**What you are asked to do:** How many lines of the data contain the word "diode"? Give only that number.

**Source records:**
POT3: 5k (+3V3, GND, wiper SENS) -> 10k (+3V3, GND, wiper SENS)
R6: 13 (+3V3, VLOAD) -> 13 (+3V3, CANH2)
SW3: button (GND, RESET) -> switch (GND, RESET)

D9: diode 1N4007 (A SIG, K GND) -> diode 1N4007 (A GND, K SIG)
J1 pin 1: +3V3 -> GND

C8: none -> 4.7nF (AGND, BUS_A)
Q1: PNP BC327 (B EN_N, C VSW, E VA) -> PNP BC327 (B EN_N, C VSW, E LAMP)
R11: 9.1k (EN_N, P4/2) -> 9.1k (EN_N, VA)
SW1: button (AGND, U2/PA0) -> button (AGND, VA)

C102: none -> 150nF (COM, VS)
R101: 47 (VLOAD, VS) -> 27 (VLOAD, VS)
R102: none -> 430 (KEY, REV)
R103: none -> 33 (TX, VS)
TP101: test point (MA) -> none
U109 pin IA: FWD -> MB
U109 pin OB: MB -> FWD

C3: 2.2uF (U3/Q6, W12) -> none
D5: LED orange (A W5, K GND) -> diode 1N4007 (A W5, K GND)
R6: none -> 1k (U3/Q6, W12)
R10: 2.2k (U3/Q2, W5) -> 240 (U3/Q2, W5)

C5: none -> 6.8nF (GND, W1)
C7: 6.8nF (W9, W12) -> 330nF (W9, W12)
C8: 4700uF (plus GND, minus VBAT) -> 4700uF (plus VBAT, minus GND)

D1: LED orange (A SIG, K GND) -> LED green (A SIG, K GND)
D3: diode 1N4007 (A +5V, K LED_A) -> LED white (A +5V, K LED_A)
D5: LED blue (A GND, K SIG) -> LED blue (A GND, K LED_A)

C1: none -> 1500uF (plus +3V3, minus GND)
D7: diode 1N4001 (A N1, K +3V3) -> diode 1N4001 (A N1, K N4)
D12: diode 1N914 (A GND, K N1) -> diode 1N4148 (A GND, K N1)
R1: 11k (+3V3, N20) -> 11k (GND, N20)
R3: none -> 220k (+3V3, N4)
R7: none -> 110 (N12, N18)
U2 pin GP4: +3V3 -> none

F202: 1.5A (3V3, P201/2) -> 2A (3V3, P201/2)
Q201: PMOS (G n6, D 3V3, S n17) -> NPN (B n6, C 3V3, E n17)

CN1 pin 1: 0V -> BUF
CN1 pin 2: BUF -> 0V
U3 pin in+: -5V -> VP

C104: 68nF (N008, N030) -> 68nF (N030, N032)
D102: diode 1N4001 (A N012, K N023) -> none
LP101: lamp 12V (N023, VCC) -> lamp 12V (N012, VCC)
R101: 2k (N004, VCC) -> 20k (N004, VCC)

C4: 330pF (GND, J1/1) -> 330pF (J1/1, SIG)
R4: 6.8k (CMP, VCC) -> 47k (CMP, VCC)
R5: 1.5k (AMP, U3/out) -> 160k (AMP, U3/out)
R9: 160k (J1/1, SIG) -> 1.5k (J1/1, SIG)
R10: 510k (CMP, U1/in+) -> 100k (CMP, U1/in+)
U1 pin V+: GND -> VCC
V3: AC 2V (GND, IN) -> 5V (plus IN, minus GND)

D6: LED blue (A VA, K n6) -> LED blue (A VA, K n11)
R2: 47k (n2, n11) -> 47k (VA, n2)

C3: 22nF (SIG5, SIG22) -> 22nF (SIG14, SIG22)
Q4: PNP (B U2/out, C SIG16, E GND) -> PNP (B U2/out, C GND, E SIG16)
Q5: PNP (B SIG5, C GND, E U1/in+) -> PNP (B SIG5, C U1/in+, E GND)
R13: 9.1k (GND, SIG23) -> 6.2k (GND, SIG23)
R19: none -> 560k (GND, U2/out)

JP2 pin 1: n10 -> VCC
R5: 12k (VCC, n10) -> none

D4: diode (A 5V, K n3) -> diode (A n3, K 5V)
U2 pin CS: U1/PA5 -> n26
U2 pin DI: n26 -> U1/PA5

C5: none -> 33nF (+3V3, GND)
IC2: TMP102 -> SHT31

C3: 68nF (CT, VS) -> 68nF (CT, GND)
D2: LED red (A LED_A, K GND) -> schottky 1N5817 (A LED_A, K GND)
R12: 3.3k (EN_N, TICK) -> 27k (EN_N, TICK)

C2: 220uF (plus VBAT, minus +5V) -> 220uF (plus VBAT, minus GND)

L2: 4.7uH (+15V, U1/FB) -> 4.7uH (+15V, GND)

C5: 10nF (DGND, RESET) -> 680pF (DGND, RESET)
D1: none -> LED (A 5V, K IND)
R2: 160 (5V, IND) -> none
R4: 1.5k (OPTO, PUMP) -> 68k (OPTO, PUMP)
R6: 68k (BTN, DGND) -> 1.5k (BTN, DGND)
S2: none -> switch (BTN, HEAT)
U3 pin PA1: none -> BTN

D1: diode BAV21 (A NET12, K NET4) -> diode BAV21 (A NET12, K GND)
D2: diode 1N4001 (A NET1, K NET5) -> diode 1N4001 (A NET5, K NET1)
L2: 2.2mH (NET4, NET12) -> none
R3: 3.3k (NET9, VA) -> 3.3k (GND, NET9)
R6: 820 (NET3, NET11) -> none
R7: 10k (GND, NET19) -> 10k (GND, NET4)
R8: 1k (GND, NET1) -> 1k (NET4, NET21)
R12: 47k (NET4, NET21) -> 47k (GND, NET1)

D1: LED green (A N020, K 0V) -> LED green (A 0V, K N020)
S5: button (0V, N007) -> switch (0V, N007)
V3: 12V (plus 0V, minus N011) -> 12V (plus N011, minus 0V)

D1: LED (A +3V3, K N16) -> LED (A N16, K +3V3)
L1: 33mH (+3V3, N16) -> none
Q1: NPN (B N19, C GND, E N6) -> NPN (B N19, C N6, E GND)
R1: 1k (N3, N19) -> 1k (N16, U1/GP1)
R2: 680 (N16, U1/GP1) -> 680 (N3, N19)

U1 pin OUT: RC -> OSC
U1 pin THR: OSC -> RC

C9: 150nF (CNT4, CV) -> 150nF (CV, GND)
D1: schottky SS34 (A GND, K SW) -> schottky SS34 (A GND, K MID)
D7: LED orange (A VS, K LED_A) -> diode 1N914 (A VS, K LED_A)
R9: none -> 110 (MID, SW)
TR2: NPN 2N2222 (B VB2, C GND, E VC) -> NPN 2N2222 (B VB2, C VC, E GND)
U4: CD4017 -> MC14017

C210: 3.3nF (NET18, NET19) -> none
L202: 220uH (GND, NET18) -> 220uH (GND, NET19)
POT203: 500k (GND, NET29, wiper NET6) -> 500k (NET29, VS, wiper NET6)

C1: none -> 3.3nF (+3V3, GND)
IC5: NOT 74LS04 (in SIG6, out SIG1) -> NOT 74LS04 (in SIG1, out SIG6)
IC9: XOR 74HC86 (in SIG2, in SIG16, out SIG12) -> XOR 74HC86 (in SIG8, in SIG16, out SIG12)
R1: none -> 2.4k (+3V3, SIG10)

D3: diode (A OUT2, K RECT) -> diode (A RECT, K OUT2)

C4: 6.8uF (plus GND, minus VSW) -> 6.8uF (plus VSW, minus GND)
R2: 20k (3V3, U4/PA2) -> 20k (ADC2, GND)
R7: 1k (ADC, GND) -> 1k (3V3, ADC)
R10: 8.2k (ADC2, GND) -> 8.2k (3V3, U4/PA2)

**Answer space:** 11